Extracted records
>>>
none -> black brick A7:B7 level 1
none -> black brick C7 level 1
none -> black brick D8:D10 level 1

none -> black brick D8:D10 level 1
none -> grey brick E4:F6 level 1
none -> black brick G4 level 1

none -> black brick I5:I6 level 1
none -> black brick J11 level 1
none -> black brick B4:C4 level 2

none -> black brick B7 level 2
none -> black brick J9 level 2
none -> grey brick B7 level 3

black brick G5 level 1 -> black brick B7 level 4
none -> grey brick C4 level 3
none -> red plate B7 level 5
<<<
Work order
Every entry above has to be returned exactly as written.

Output below
none -> black brick A7:B7 level 1
none -> black brick C7 level 1
none -> black brick D8:D10 level 1

none -> black brick D8:D10 level 1
none -> grey brick E4:F6 level 1
none -> black brick G4 level 1

none -> black brick I5:I6 level 1
none -> black brick J11 level 1
none -> black brick B4:C4 level 2

none -> black brick B7 level 2
none -> black brick J9 level 2
none -> grey brick B7 level 3

black brick G5 level 1 -> black brick B7 level 4
none -> grey brick C4 level 3
none -> red plate B7 level 5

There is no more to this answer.